Your assignment: The word "teapot" marks the lines you need; copy each of them from the data.

Given data:
────────────────────────────────────────

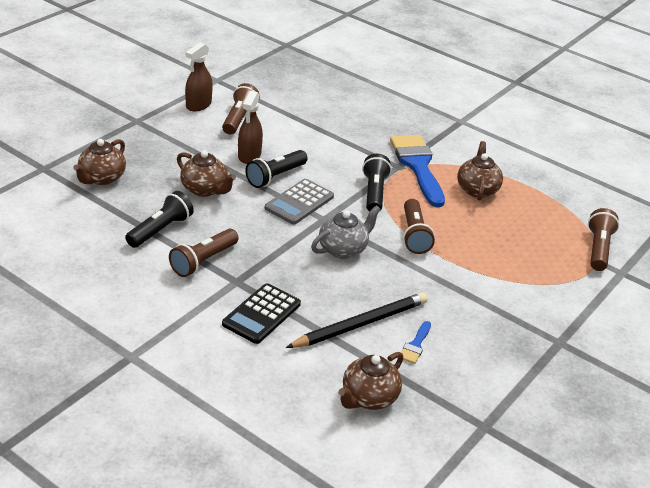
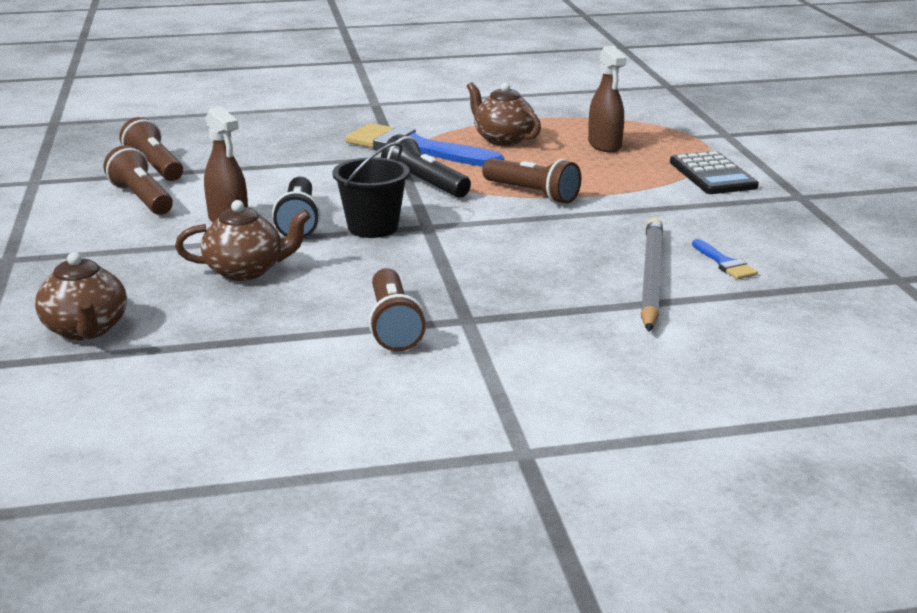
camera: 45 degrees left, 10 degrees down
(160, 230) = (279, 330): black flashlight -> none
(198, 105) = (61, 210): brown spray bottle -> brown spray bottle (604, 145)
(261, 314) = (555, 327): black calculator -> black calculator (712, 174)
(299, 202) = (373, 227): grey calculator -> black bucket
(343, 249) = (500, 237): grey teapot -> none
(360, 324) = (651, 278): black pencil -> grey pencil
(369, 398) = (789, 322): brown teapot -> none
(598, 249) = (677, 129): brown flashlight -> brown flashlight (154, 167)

────────────────────────────────────────

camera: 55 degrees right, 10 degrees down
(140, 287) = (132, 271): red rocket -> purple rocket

────────────────────────────────────────

Output for this task:
(343, 249) = (500, 237): grey teapot -> none
(369, 398) = (789, 322): brown teapot -> none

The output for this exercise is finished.